- _What is expected_
Lines to return, exactly: from the line with "camera: 20 degrees right, 5 degrees up" to the line with "(625, 399) = (533, 393): yellow" in the entries below, both included.

** Data supplied follows **

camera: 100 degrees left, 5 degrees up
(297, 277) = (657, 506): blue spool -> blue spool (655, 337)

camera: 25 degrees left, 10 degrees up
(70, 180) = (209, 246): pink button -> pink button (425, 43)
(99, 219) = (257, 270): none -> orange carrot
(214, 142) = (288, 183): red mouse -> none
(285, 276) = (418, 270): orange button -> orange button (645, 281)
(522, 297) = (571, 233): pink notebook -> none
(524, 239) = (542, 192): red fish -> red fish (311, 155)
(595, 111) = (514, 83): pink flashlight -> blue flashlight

** End of Data supplied **
** Data supplied follows **

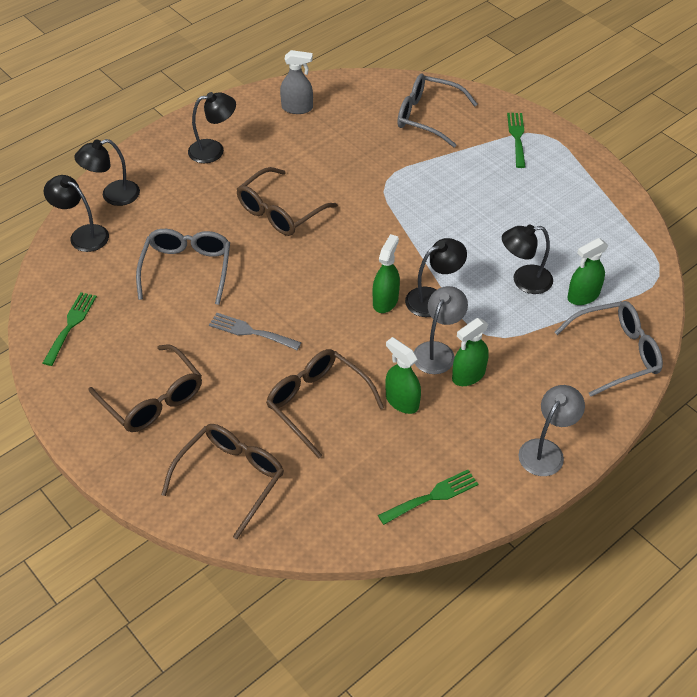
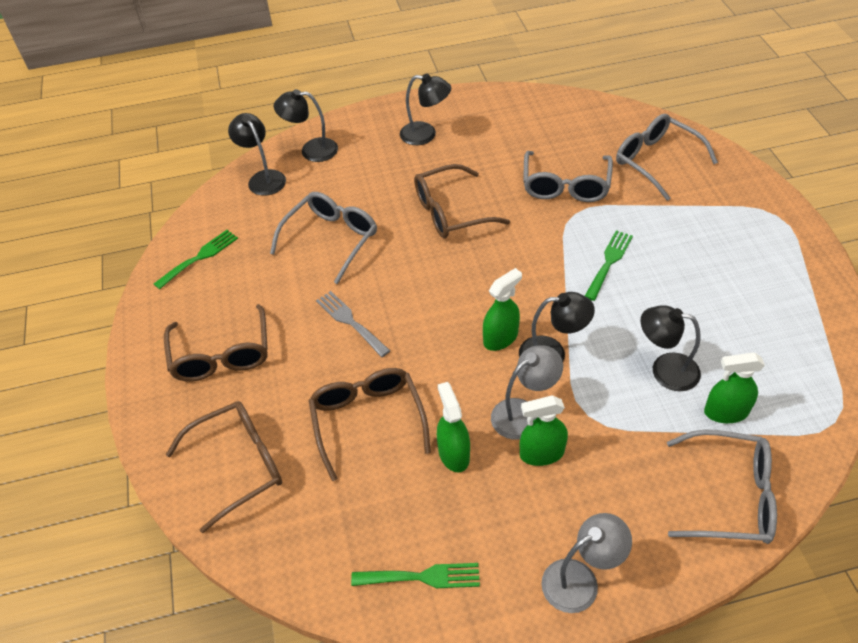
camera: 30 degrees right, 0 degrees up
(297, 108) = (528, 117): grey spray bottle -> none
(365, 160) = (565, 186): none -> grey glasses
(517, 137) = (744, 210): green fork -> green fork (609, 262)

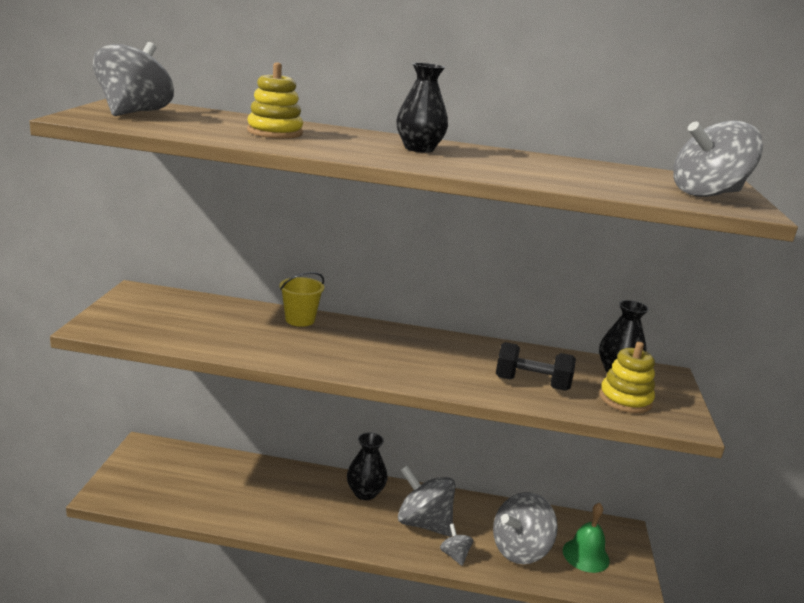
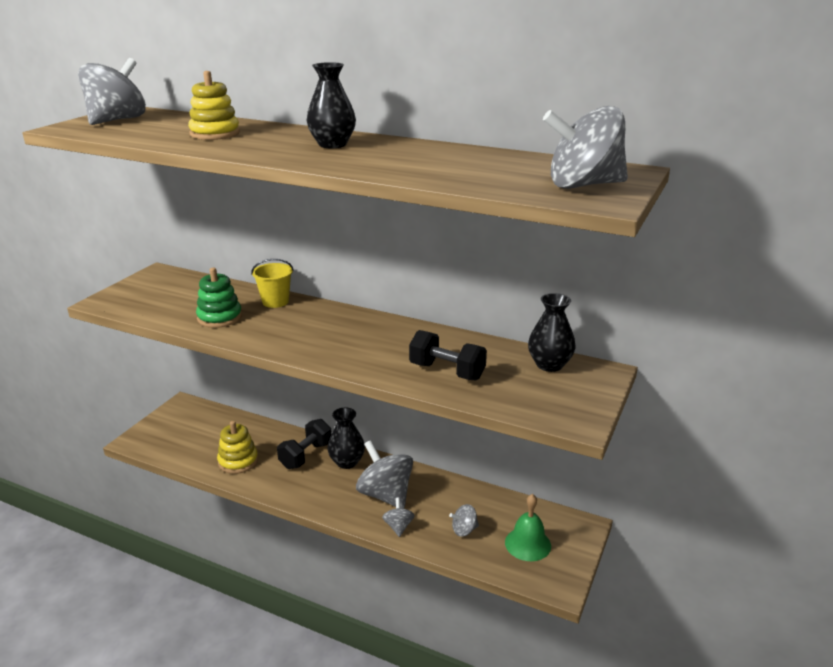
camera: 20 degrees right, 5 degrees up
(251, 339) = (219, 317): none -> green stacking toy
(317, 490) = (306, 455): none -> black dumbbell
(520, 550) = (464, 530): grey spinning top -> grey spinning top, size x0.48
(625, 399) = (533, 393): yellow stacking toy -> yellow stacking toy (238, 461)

** End of Data supplied **

- _Written solution_
camera: 20 degrees right, 5 degrees up
(251, 339) = (219, 317): none -> green stacking toy
(317, 490) = (306, 455): none -> black dumbbell
(520, 550) = (464, 530): grey spinning top -> grey spinning top, size x0.48
(625, 399) = (533, 393): yellow stacking toy -> yellow stacking toy (238, 461)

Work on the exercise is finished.